DESCRIPTION OF THE TASK – Transcribe the data exactly, pictures excluded.

Data items –
★ ★ ★ ★ ★ ★ ★
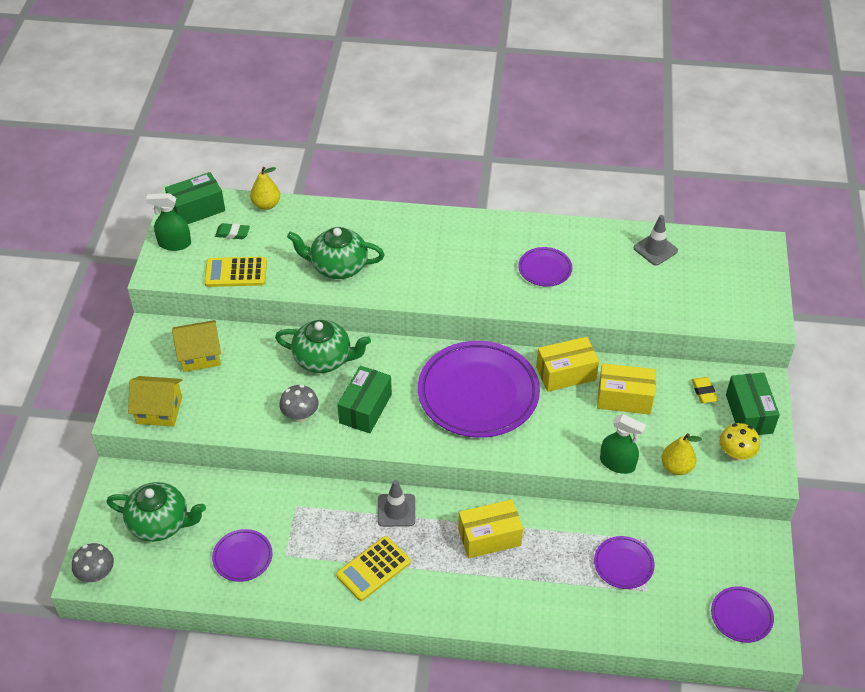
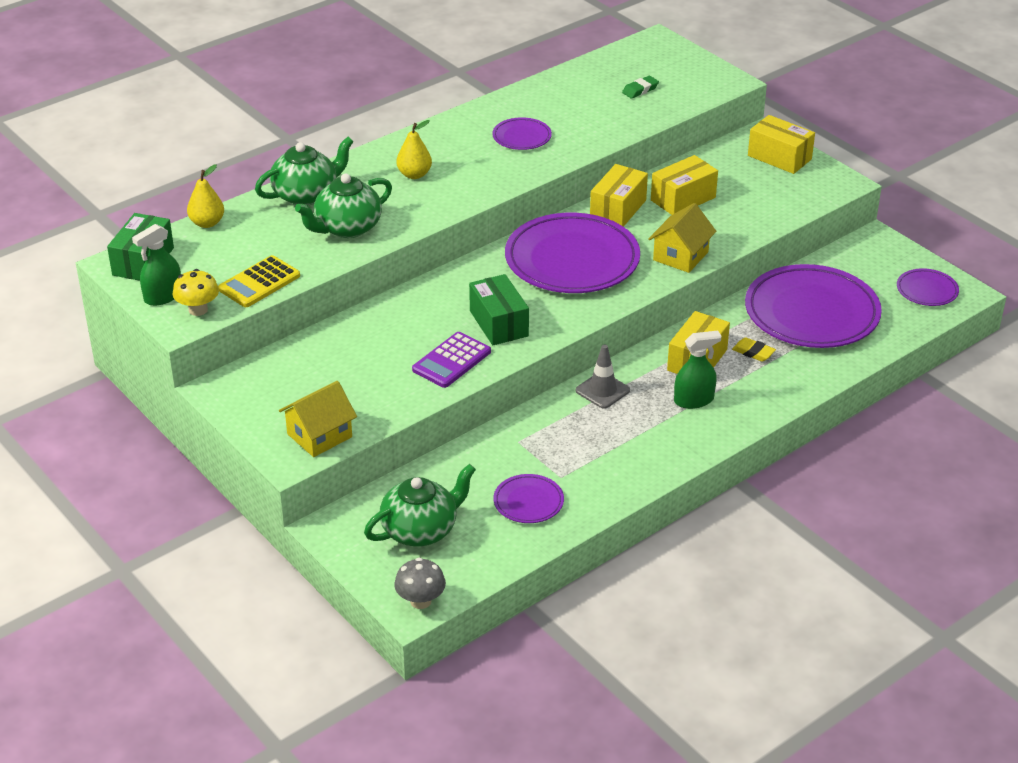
camera: 45 degrees left, 10 degrees down
(200, 355) = (293, 377): yellow house -> yellow house (680, 256)
(232, 233) = (209, 259): green eraser -> green eraser (640, 90)
(300, 415) = (451, 361): grey mushroom -> purple calculator
(324, 359) = (410, 314): green teapot -> green teapot (306, 194)
(373, 569) = (643, 437): yellow calculator -> none
(617, 463) = (738, 239): green spray bottle -> green spray bottle (694, 400)
(623, 564) = (811, 313): purple plate -> purple plate, size x2.16
(655, 249) = (585, 81): grey traffic cone -> none
(676, 467) = (780, 216): yellow pear -> yellow pear (414, 174)
(704, 392) = (731, 163): yellow eraser -> yellow eraser (753, 352)
(736, 454) = (806, 185): yellow mushroom -> yellow mushroom (198, 310)
(749, 414) = (779, 157): green box -> yellow box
★ ★ ★ ★ ★ ★ ★
REPLY –
camera: 45 degrees left, 10 degrees down
(200, 355) = (293, 377): yellow house -> yellow house (680, 256)
(232, 233) = (209, 259): green eraser -> green eraser (640, 90)
(300, 415) = (451, 361): grey mushroom -> purple calculator
(324, 359) = (410, 314): green teapot -> green teapot (306, 194)
(373, 569) = (643, 437): yellow calculator -> none
(617, 463) = (738, 239): green spray bottle -> green spray bottle (694, 400)
(623, 564) = (811, 313): purple plate -> purple plate, size x2.16
(655, 249) = (585, 81): grey traffic cone -> none
(676, 467) = (780, 216): yellow pear -> yellow pear (414, 174)
(704, 392) = (731, 163): yellow eraser -> yellow eraser (753, 352)
(736, 454) = (806, 185): yellow mushroom -> yellow mushroom (198, 310)
(749, 414) = (779, 157): green box -> yellow box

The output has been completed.